Records from a data source
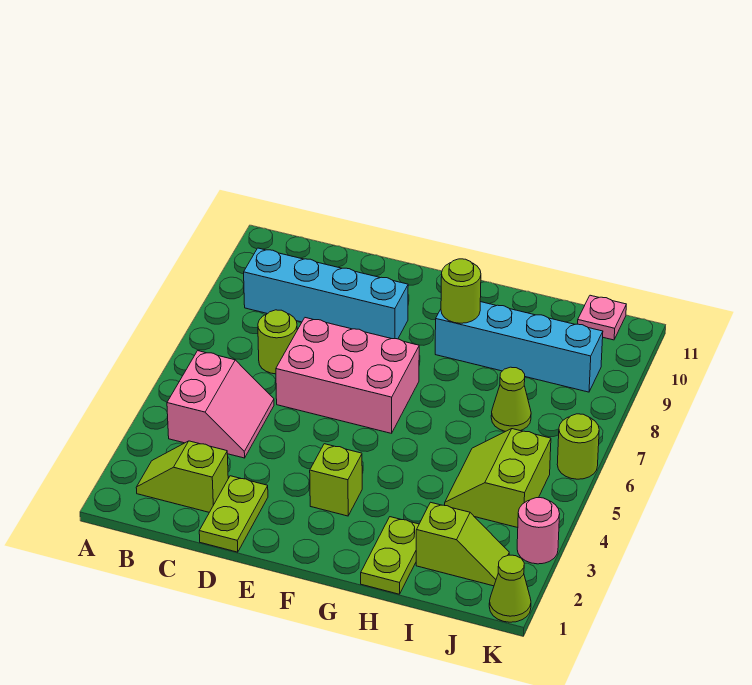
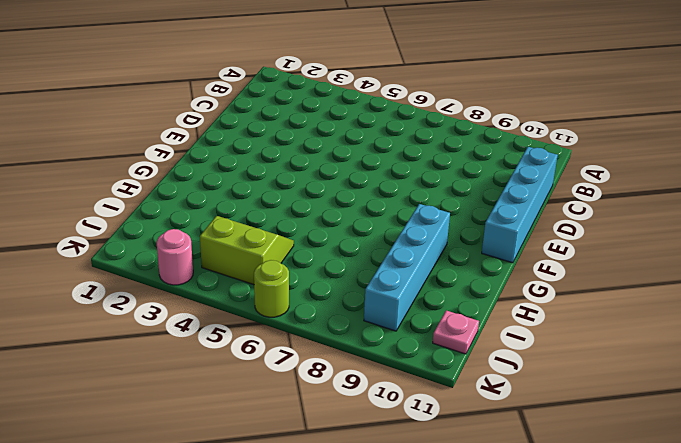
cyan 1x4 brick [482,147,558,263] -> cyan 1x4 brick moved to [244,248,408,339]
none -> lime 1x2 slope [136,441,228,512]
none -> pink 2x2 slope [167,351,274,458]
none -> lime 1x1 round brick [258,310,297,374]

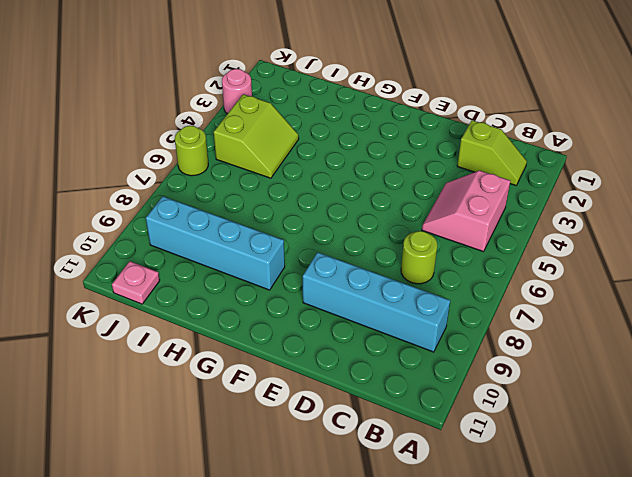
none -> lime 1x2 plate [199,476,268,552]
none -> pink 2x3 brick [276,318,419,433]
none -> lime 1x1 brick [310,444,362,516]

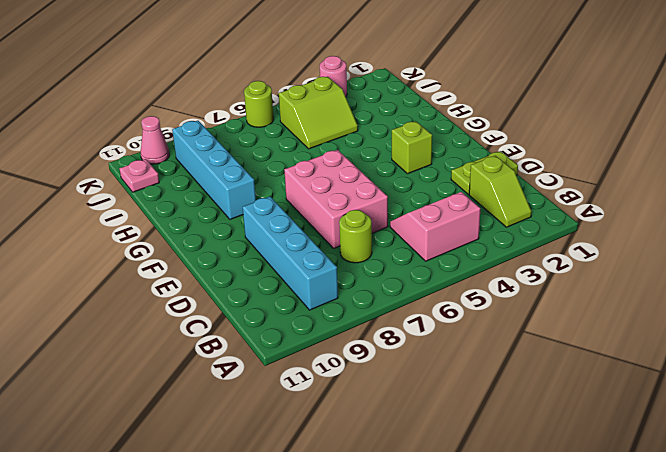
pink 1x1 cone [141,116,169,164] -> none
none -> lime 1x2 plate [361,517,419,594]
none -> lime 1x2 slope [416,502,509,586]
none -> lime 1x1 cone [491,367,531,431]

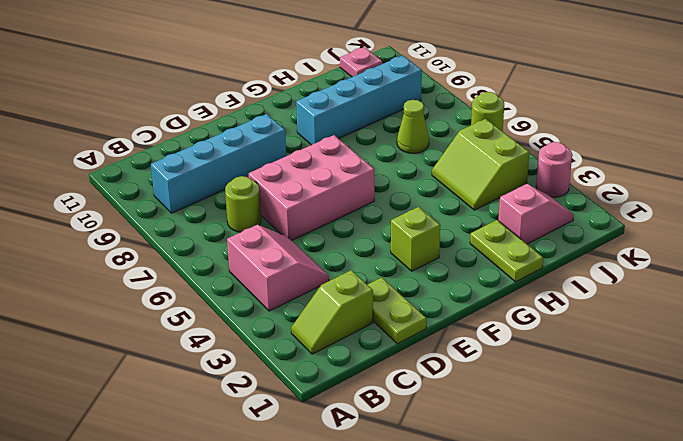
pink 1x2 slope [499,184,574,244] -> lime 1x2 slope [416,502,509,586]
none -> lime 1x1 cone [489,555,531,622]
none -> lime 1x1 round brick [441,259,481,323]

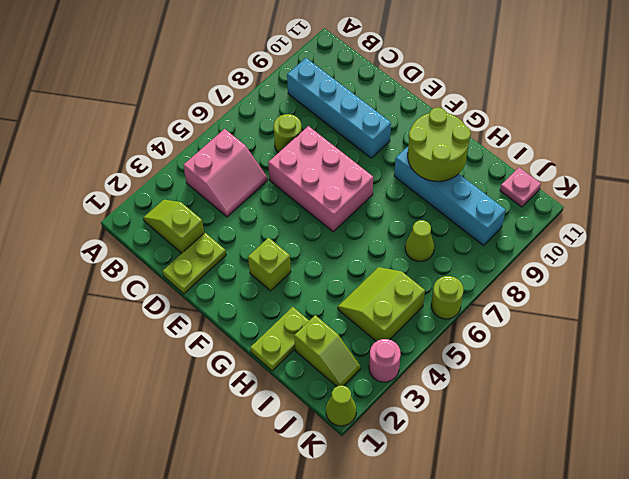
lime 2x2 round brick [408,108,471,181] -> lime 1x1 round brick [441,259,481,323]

What the exercise asks:
Write back the stretch of lines above that begins with the line holding "none -> lime 1x1 round brick [258,310,297,374]" and ends with the line holding "none -> lime 1x1 cone [491,367,531,431]", both included, exactly as written. Pictures stay out.

Task response:
none -> lime 1x1 round brick [258,310,297,374]

none -> lime 1x2 plate [199,476,268,552]
none -> pink 2x3 brick [276,318,419,433]
none -> lime 1x1 brick [310,444,362,516]

pink 1x1 cone [141,116,169,164] -> none
none -> lime 1x2 plate [361,517,419,594]
none -> lime 1x2 slope [416,502,509,586]
none -> lime 1x1 cone [491,367,531,431]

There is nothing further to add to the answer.